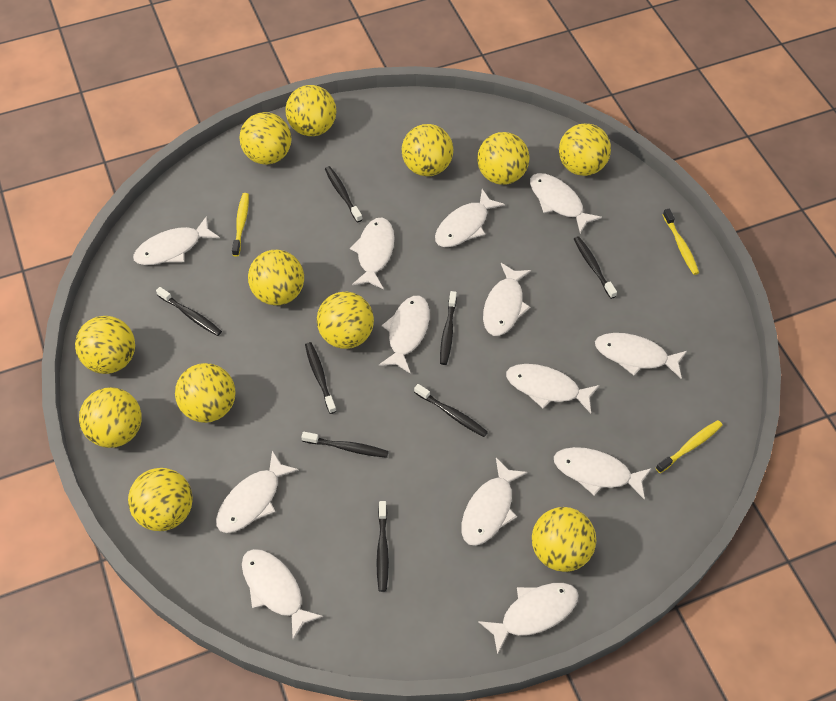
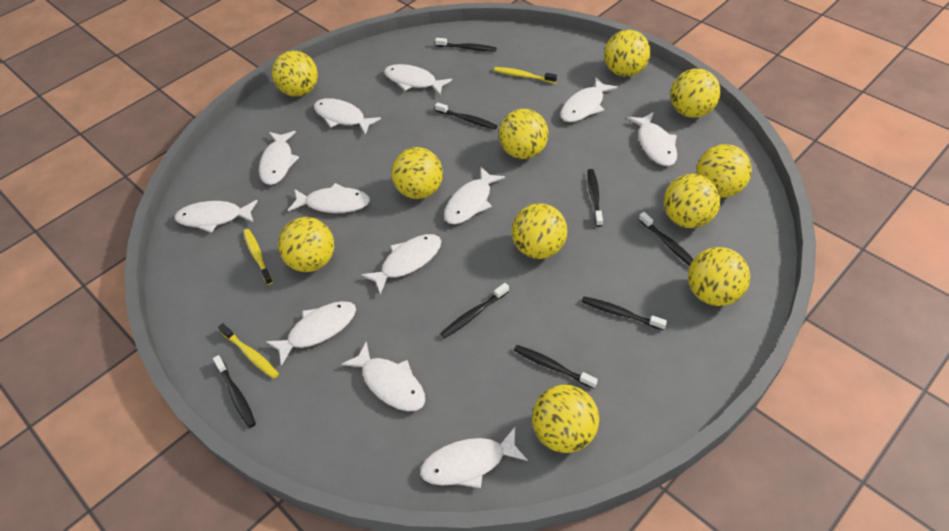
white fish: 13 -> 12
yellow ball: 12 -> 11

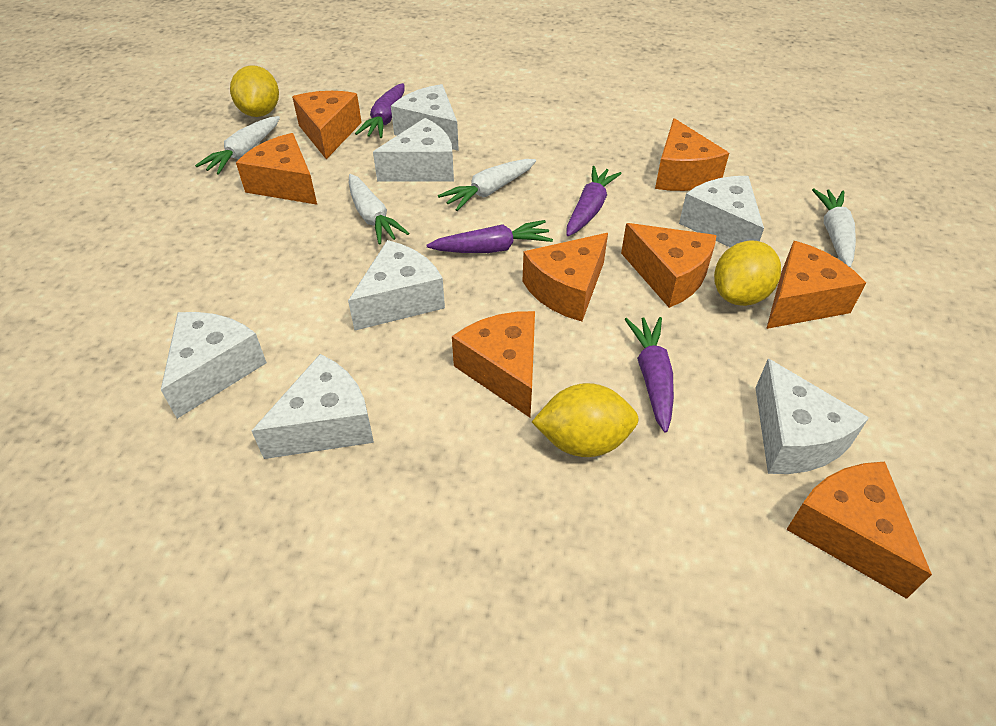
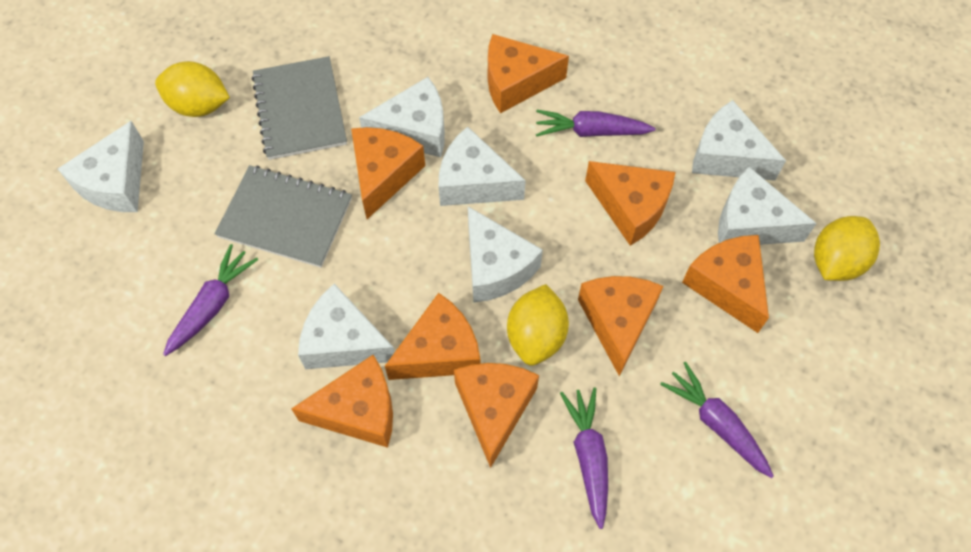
grey notebook: 0 -> 2
white carrot: 4 -> 0

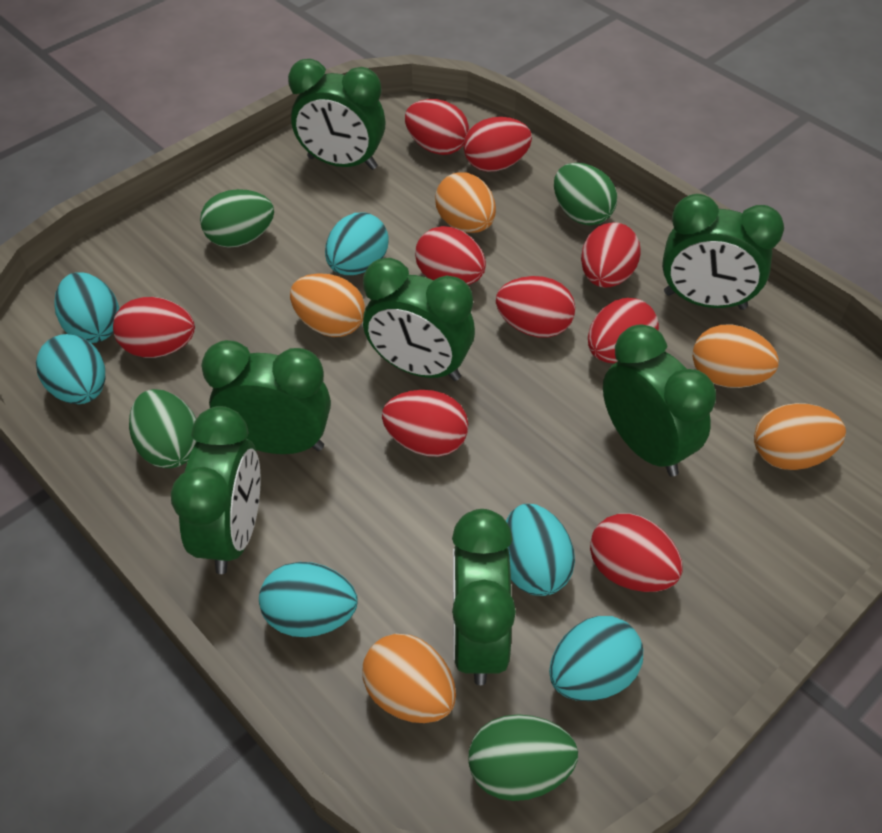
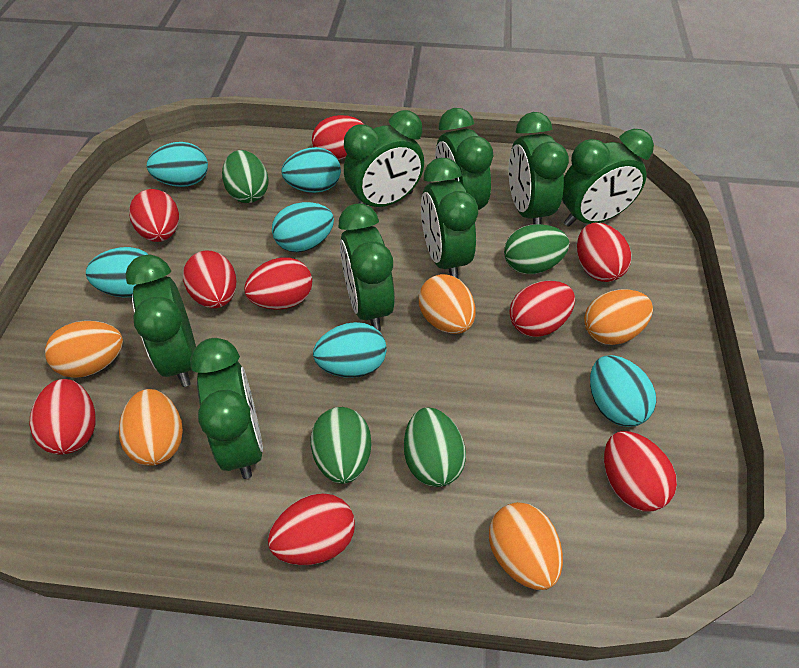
green clock: 7 -> 8

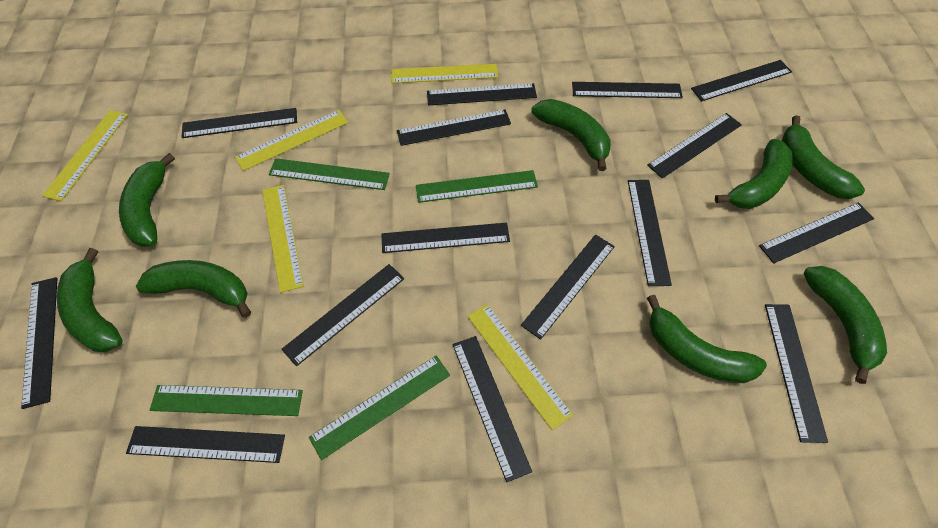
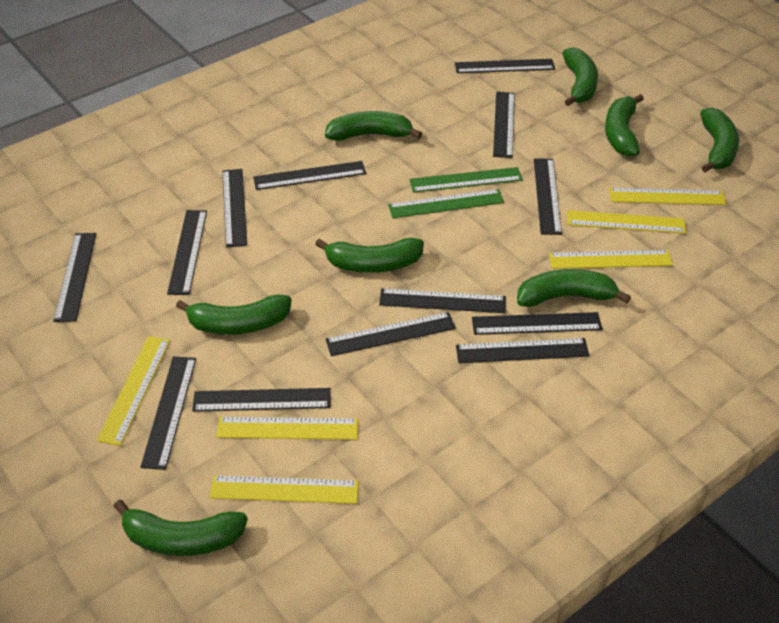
black ruler: 15 -> 13
green ruler: 4 -> 2
yellow ruler: 5 -> 6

:: What you are asked to do ::
Print the full listing above again with exact wording and no images.

:: Task solution ::
white fish: 13 -> 12
yellow ball: 12 -> 11

grey notebook: 0 -> 2
white carrot: 4 -> 0

green clock: 7 -> 8

black ruler: 15 -> 13
green ruler: 4 -> 2
yellow ruler: 5 -> 6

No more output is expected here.